RECORDS SUPPLIED:

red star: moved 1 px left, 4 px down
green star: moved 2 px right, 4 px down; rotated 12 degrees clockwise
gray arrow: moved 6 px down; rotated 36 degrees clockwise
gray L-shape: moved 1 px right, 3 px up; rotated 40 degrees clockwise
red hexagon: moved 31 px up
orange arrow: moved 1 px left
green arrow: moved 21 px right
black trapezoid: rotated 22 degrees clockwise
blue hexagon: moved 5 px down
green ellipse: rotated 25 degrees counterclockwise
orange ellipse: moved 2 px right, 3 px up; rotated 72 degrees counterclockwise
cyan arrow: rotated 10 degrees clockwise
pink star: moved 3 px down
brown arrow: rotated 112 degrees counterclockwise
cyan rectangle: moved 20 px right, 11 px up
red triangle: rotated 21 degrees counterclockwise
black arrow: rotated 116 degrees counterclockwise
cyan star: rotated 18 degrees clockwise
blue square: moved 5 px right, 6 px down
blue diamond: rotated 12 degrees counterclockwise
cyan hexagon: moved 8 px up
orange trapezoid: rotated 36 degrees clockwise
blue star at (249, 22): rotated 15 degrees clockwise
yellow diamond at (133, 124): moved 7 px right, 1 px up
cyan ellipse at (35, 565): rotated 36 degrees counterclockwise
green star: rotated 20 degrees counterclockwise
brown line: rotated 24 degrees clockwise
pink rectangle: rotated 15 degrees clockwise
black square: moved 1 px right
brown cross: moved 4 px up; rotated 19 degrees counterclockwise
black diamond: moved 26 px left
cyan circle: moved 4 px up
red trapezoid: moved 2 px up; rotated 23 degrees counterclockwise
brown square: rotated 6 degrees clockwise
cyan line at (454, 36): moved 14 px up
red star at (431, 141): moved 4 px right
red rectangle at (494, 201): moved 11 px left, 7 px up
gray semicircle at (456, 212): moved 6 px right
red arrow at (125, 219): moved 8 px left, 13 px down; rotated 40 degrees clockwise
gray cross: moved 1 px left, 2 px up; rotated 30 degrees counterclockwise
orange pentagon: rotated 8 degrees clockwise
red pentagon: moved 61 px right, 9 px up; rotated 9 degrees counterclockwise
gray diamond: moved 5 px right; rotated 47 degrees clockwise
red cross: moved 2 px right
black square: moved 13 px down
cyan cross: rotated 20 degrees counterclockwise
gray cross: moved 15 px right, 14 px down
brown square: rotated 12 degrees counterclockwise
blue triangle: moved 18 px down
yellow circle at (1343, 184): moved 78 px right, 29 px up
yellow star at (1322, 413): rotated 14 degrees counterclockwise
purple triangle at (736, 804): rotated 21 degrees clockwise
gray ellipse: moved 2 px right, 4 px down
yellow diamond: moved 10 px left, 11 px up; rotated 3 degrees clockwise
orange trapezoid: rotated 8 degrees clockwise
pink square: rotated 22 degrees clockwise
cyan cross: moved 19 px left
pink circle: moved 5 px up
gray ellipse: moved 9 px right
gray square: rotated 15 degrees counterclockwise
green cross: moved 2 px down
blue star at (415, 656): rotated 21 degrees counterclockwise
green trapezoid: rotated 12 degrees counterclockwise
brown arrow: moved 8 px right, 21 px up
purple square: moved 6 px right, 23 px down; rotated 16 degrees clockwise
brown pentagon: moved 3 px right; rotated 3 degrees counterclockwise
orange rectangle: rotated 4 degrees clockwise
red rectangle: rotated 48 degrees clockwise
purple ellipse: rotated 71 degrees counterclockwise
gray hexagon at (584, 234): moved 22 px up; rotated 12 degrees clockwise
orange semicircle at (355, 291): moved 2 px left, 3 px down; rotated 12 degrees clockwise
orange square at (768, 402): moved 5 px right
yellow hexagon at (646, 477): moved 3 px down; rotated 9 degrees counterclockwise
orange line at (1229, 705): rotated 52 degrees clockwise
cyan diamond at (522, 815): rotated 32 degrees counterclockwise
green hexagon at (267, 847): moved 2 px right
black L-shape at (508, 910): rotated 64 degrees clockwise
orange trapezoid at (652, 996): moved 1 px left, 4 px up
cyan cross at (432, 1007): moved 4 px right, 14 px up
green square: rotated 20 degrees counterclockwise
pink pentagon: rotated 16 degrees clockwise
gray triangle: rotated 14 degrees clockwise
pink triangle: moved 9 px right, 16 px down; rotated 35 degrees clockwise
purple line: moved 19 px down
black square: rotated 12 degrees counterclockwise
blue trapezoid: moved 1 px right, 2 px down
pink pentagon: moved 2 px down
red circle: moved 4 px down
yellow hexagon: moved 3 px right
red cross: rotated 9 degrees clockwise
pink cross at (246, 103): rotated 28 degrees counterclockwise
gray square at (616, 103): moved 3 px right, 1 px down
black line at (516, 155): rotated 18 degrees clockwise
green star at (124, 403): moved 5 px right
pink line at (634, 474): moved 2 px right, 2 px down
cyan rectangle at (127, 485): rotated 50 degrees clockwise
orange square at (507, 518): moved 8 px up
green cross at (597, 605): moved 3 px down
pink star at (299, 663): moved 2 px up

WORK REQUIRED:
Extract every line above that contains the word "blue".

REPLY TO THE TASK:
blue hexagon: moved 5 px down
blue square: moved 5 px right, 6 px down
blue diamond: rotated 12 degrees counterclockwise
blue star at (249, 22): rotated 15 degrees clockwise
blue triangle: moved 18 px down
blue star at (415, 656): rotated 21 degrees counterclockwise
blue trapezoid: moved 1 px right, 2 px down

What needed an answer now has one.